__Records from a data collection__.
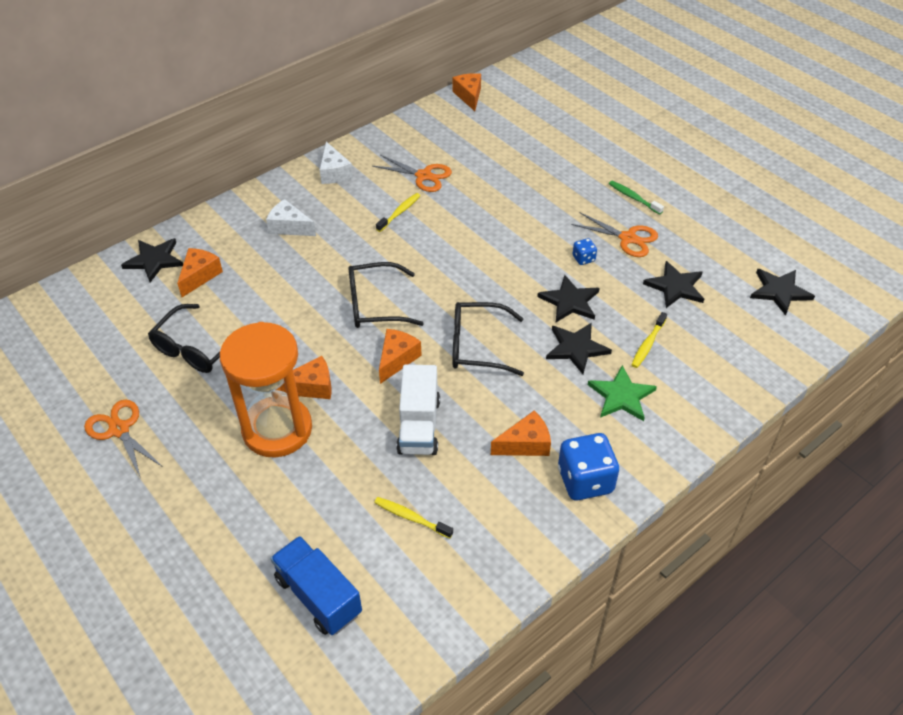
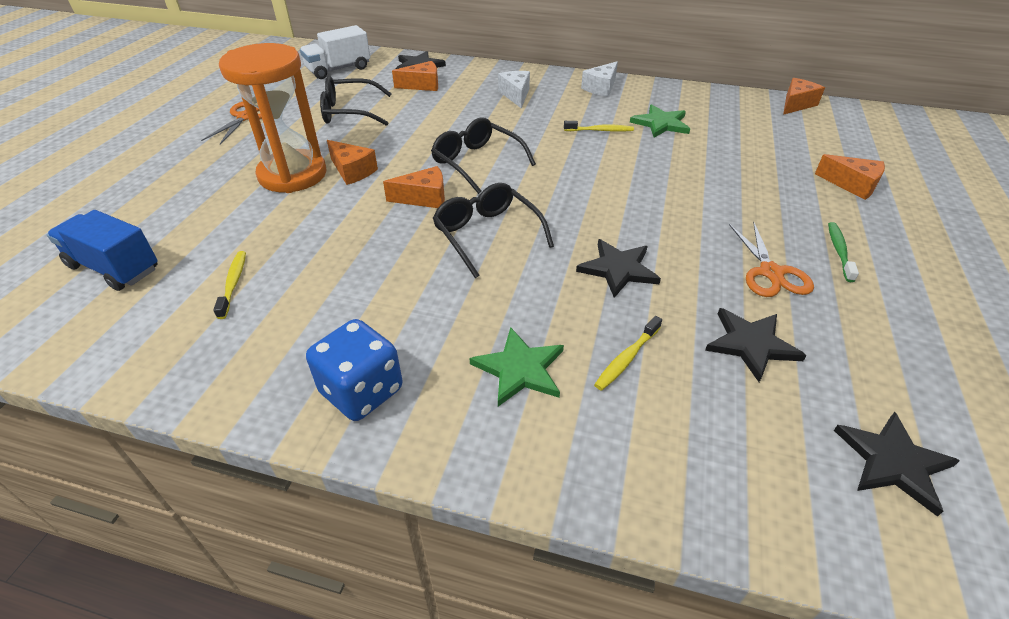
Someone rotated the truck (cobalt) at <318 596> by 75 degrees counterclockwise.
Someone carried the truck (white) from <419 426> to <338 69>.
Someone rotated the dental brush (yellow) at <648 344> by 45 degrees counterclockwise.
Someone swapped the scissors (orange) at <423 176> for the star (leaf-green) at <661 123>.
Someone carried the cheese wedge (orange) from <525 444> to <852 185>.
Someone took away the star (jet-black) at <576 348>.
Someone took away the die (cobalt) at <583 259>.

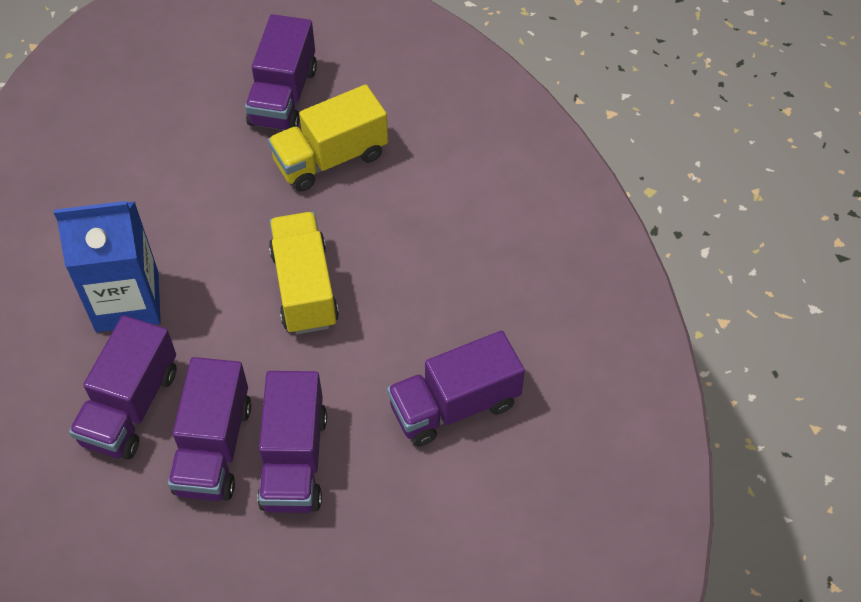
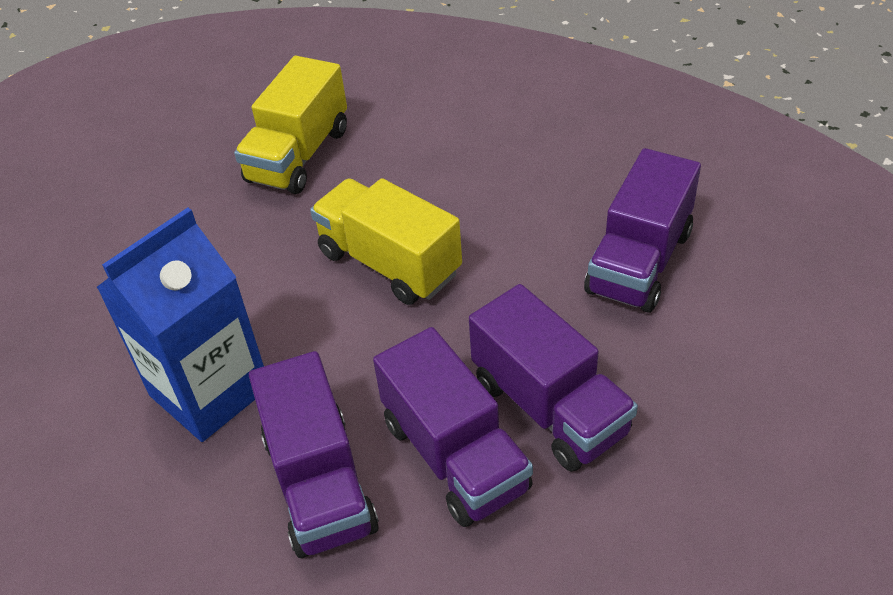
Someone took away the truck (violet) at <283 96>.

__What is needed__. Set every record down exactly, omitting pictures.

__Finished task__.
Someone rotated the truck (cobalt) at <318 596> by 75 degrees counterclockwise.
Someone carried the truck (white) from <419 426> to <338 69>.
Someone rotated the dental brush (yellow) at <648 344> by 45 degrees counterclockwise.
Someone swapped the scissors (orange) at <423 176> for the star (leaf-green) at <661 123>.
Someone carried the cheese wedge (orange) from <525 444> to <852 185>.
Someone took away the star (jet-black) at <576 348>.
Someone took away the die (cobalt) at <583 259>.

Someone took away the truck (violet) at <283 96>.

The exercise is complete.